Task to carry out =
Print the lines that run from the line with "SW102: switch (SIG1, VA)" to the line with "U113: NOR CD4001", keeping both end lines, exactly as they appear in the entries below, and nothing else.

Supplied entries =
§

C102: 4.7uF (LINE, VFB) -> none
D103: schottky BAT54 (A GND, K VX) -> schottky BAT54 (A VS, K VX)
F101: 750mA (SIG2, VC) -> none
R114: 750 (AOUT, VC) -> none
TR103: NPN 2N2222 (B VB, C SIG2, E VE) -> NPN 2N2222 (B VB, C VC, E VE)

§

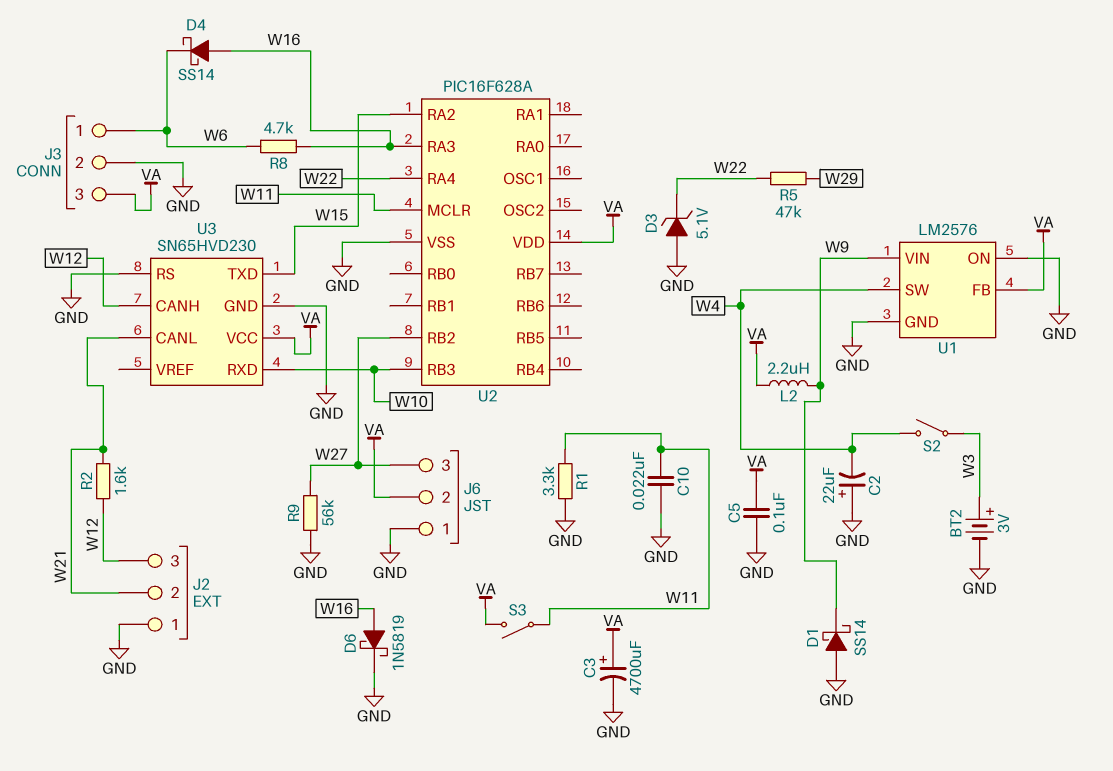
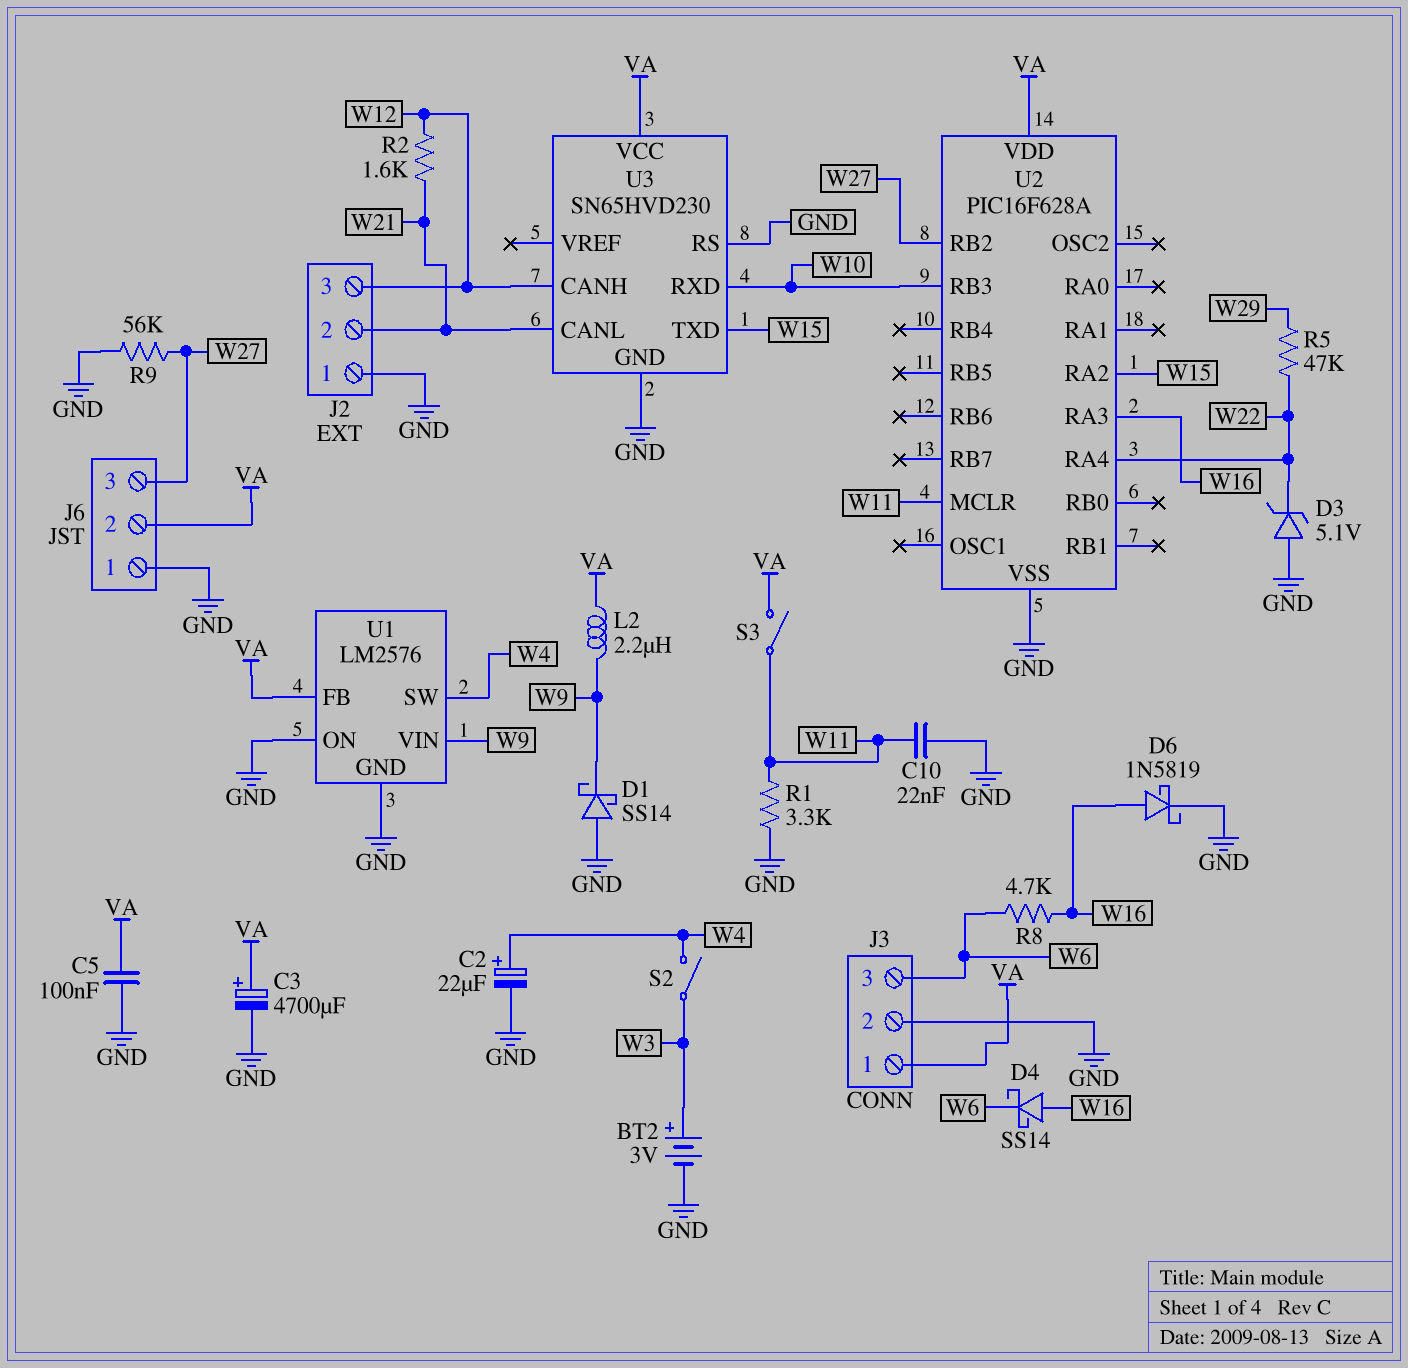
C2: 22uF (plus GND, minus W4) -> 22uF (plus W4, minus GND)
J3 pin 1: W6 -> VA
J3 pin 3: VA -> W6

§

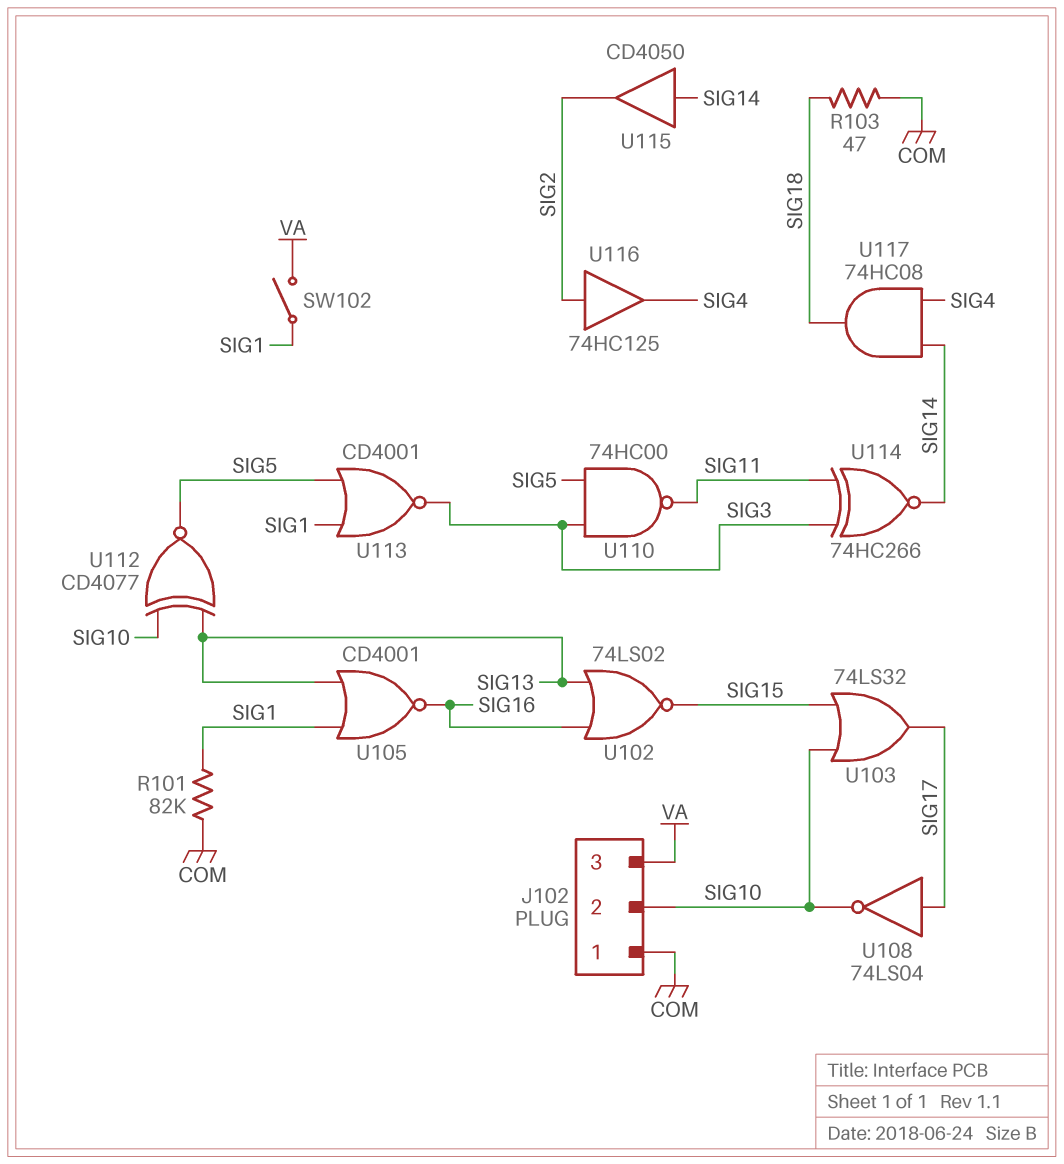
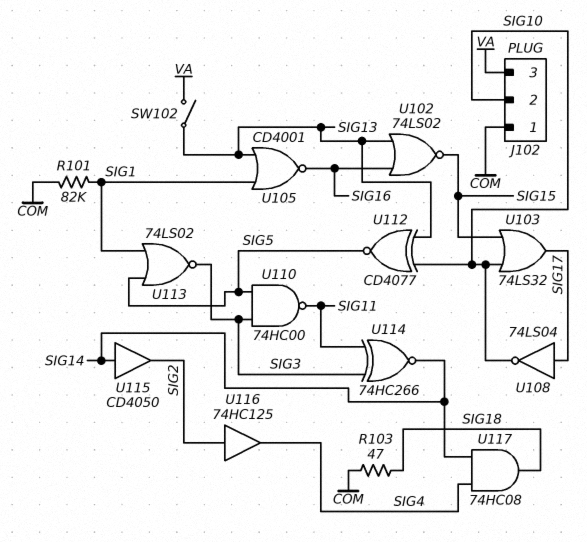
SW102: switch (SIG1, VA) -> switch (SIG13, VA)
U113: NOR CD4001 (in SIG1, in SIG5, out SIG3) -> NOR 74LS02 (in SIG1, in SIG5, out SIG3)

§

Task response =
SW102: switch (SIG1, VA) -> switch (SIG13, VA)
U113: NOR CD4001 (in SIG1, in SIG5, out SIG3) -> NOR 74LS02 (in SIG1, in SIG5, out SIG3)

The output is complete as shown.